• _Activity_
Excluding any images, copy all of the lines below precisely as written.

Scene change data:
▼

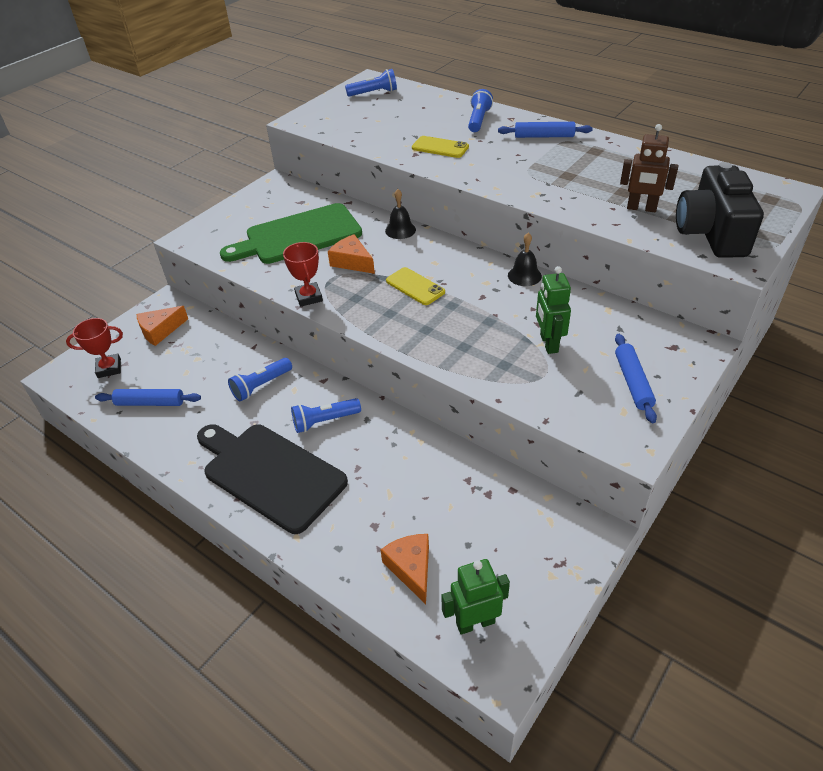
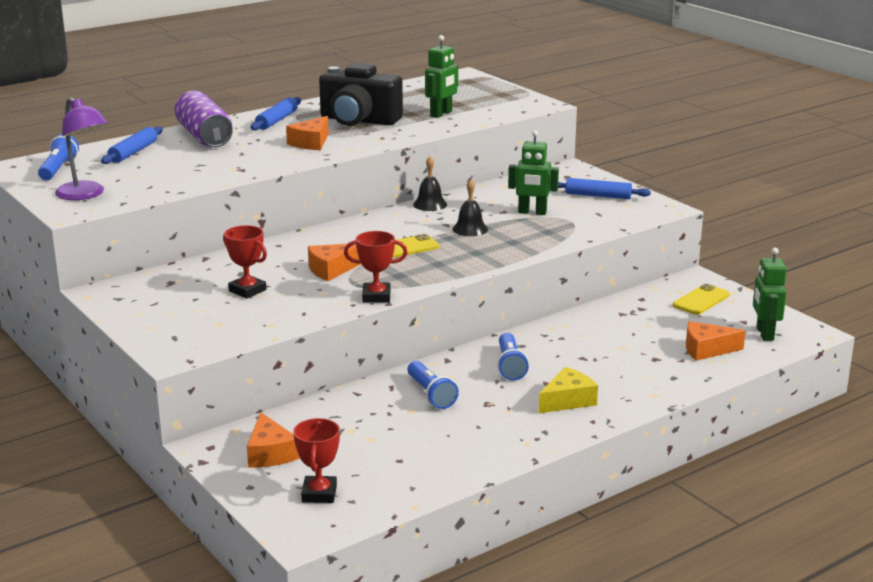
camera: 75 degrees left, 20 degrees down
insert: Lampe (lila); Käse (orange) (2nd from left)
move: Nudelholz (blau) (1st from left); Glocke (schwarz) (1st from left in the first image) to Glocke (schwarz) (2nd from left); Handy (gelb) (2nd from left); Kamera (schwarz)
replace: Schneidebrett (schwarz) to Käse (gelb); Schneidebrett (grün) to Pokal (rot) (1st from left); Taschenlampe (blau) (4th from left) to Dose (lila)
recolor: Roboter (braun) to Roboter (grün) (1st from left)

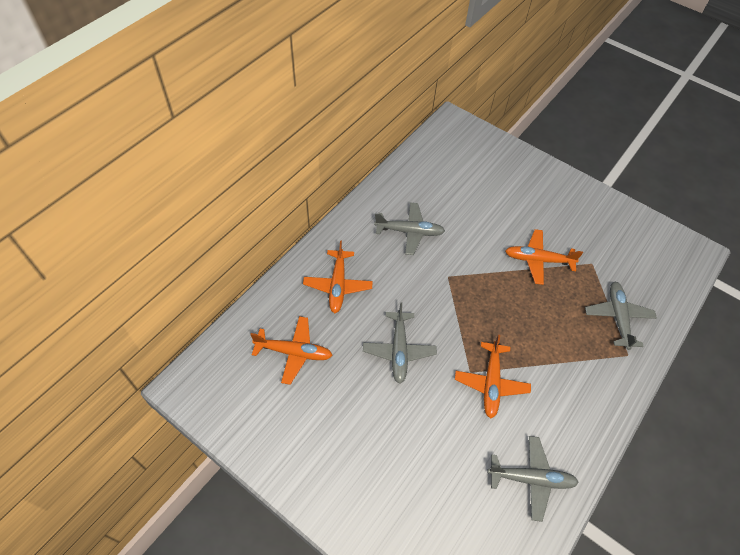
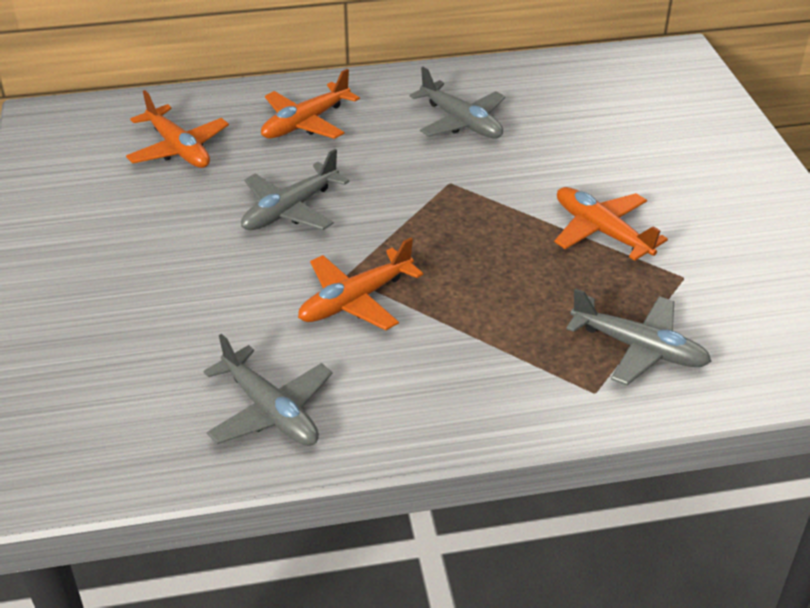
camera: 45 degrees right, 15 degrees down
rotate: Flugzeug (grau) (4th from left) 75 degrees clockwise

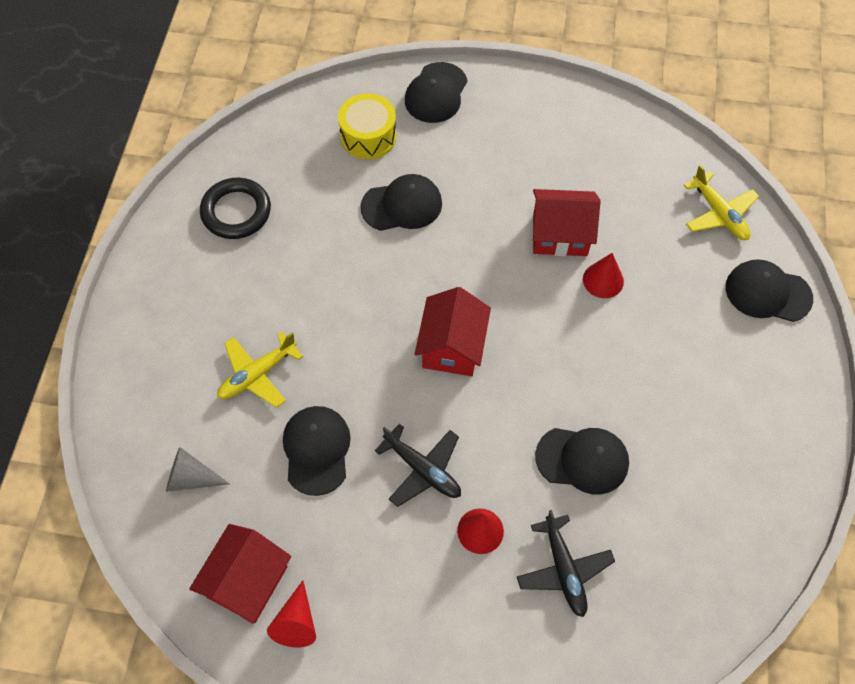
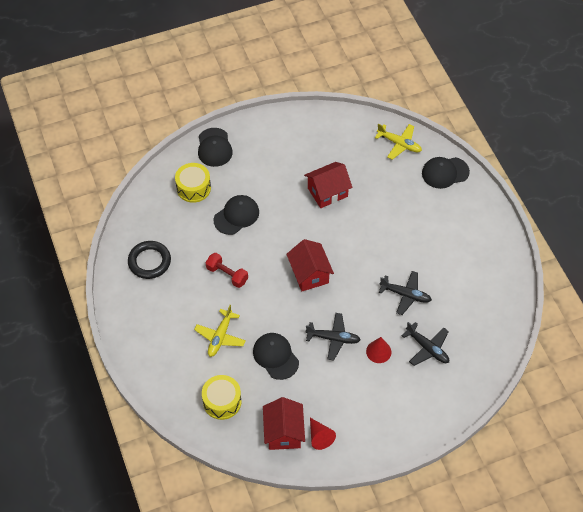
camera: 30 degrees left, 5 degrees down
delete: Kegel (rot) (3rd from left)
insert: Hantel (rot)
replace: Kegel (grau) to Trommel (gelb) (2nd from left); Kappe (schwarz) (4th from left) to Flugzeug (schwarz) (2nd from left)

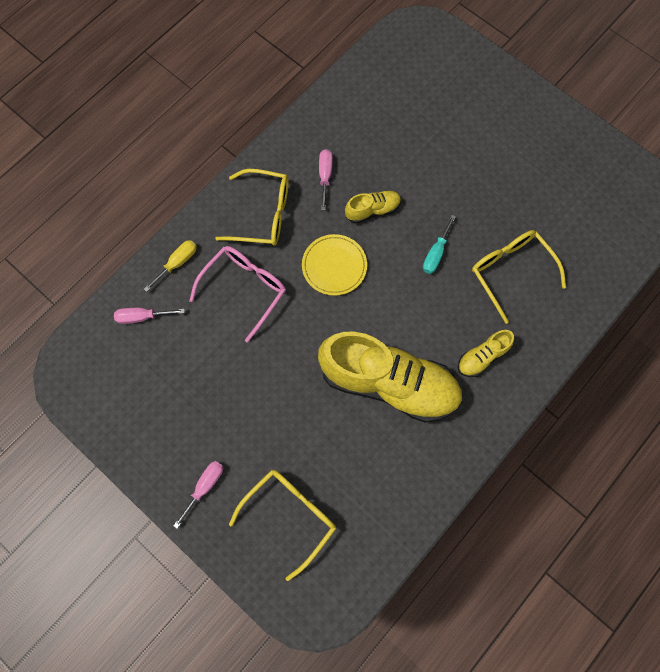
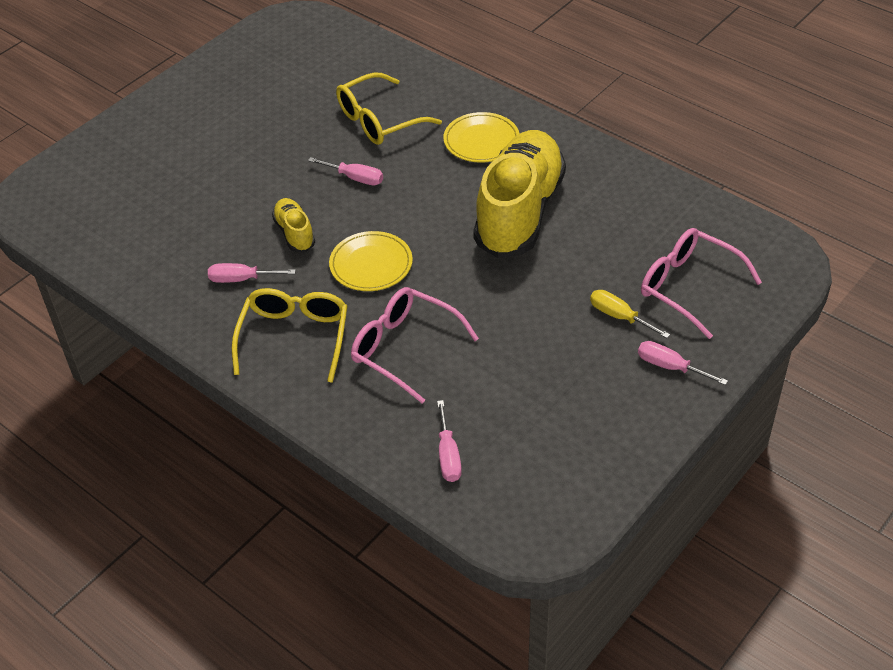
camera: 90 degrees left, 25 degrees down
move: Schraubenzieher (gelb)
replace: Schuh (gelb) (3rd from left) to Teller (gelb) (2nd from left)
recolor: Brille (gelb) (2nd from left) to Brille (rosa) (2nd from left); Schraubenzieher (türkis) to Schraubenzieher (rosa) (2nd from left)

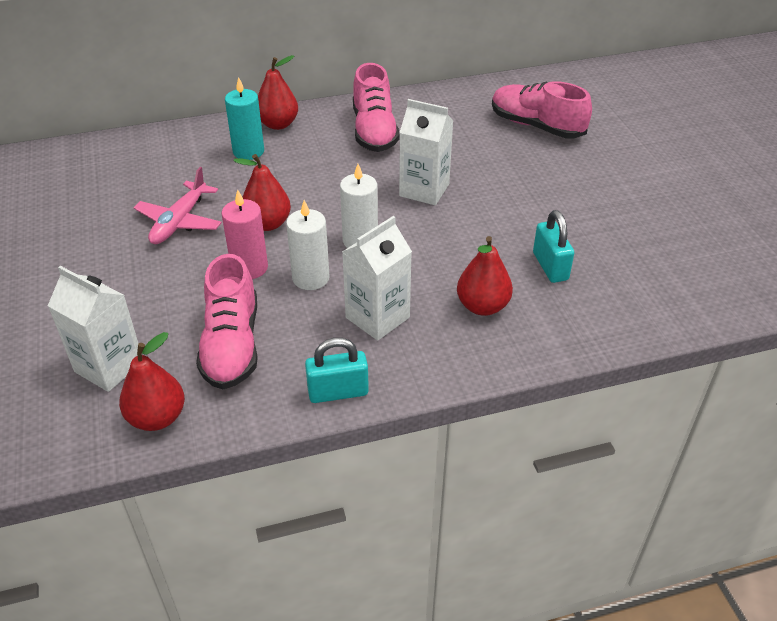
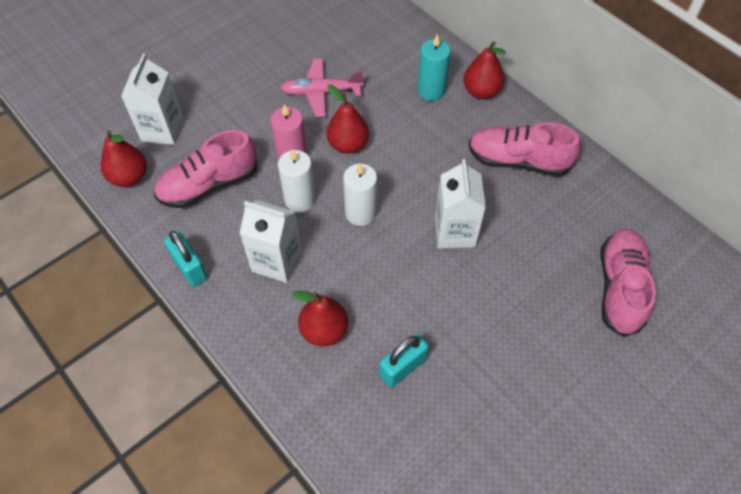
camera: 65 degrees right, 15 degrees up
rotate: Schuh (rosa) (2nd from left) 45 degrees clockwise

▲

• _Your response_
camera: 75 degrees left, 20 degrees down
insert: Lampe (lila); Käse (orange) (2nd from left)
move: Nudelholz (blau) (1st from left); Glocke (schwarz) (1st from left in the first image) to Glocke (schwarz) (2nd from left); Handy (gelb) (2nd from left); Kamera (schwarz)
replace: Schneidebrett (schwarz) to Käse (gelb); Schneidebrett (grün) to Pokal (rot) (1st from left); Taschenlampe (blau) (4th from left) to Dose (lila)
recolor: Roboter (braun) to Roboter (grün) (1st from left)

camera: 45 degrees right, 15 degrees down
rotate: Flugzeug (grau) (4th from left) 75 degrees clockwise

camera: 30 degrees left, 5 degrees down
delete: Kegel (rot) (3rd from left)
insert: Hantel (rot)
replace: Kegel (grau) to Trommel (gelb) (2nd from left); Kappe (schwarz) (4th from left) to Flugzeug (schwarz) (2nd from left)

camera: 90 degrees left, 25 degrees down
move: Schraubenzieher (gelb)
replace: Schuh (gelb) (3rd from left) to Teller (gelb) (2nd from left)
recolor: Brille (gelb) (2nd from left) to Brille (rosa) (2nd from left); Schraubenzieher (türkis) to Schraubenzieher (rosa) (2nd from left)

camera: 65 degrees right, 15 degrees up
rotate: Schuh (rosa) (2nd from left) 45 degrees clockwise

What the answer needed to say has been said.